What you are asked to do ::
Every line below that holds "orange" must be copied.

*** Data for the task ***

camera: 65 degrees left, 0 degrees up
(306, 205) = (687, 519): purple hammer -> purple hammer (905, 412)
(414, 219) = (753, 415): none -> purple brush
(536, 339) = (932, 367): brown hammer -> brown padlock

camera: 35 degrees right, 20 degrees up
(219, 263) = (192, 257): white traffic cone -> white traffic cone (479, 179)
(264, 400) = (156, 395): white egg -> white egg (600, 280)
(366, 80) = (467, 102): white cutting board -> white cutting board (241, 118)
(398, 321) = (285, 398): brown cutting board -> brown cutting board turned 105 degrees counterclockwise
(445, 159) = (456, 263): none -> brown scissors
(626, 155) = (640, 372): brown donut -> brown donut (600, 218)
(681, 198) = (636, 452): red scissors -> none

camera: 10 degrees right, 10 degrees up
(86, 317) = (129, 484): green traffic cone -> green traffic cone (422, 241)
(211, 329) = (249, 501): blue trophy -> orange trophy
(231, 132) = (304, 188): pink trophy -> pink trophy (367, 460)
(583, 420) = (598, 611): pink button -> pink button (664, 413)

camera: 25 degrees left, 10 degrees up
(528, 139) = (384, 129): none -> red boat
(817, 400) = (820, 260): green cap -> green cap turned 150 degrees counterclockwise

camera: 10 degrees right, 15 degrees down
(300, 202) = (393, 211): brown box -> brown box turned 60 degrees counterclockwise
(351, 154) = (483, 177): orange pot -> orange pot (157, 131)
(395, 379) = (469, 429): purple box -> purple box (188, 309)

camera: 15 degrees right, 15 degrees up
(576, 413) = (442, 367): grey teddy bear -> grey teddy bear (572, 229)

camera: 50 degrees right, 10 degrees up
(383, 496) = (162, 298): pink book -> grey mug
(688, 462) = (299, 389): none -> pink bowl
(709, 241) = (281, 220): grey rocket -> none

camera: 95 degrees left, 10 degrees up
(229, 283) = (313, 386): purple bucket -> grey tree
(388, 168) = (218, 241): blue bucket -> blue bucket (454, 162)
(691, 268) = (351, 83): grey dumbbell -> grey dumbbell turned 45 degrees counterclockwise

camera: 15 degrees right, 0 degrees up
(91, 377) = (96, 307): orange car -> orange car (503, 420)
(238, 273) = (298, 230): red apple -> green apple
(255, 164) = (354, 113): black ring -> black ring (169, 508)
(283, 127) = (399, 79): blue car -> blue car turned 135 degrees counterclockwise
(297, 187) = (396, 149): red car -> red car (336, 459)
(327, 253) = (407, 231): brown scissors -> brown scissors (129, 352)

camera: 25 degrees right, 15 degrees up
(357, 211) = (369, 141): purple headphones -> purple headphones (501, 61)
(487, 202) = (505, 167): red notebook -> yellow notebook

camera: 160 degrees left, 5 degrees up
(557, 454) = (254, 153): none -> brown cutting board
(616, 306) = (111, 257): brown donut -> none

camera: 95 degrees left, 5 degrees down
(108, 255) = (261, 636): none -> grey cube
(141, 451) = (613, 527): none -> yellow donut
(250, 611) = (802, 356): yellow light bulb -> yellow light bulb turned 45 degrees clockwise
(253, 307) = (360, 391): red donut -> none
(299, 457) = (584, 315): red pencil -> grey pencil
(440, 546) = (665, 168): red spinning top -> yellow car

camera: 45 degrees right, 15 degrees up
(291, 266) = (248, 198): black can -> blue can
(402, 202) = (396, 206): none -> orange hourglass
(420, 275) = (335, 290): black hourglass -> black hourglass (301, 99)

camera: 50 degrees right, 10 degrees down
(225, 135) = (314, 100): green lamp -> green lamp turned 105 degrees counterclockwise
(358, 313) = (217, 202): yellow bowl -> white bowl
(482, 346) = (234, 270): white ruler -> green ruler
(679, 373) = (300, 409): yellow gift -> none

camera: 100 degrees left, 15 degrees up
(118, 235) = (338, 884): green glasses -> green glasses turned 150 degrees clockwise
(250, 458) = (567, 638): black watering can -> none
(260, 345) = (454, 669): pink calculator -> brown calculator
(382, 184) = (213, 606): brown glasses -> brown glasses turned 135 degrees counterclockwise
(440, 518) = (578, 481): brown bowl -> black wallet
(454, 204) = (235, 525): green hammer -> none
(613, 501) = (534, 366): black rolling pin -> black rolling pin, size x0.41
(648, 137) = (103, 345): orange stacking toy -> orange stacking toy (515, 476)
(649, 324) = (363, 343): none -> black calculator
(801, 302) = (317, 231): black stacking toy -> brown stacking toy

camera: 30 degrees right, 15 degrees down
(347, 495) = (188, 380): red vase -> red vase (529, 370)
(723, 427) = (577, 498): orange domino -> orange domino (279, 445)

***

Solution ::
(211, 329) = (249, 501): blue trophy -> orange trophy
(351, 154) = (483, 177): orange pot -> orange pot (157, 131)
(91, 377) = (96, 307): orange car -> orange car (503, 420)
(402, 202) = (396, 206): none -> orange hourglass
(648, 137) = (103, 345): orange stacking toy -> orange stacking toy (515, 476)
(723, 427) = (577, 498): orange domino -> orange domino (279, 445)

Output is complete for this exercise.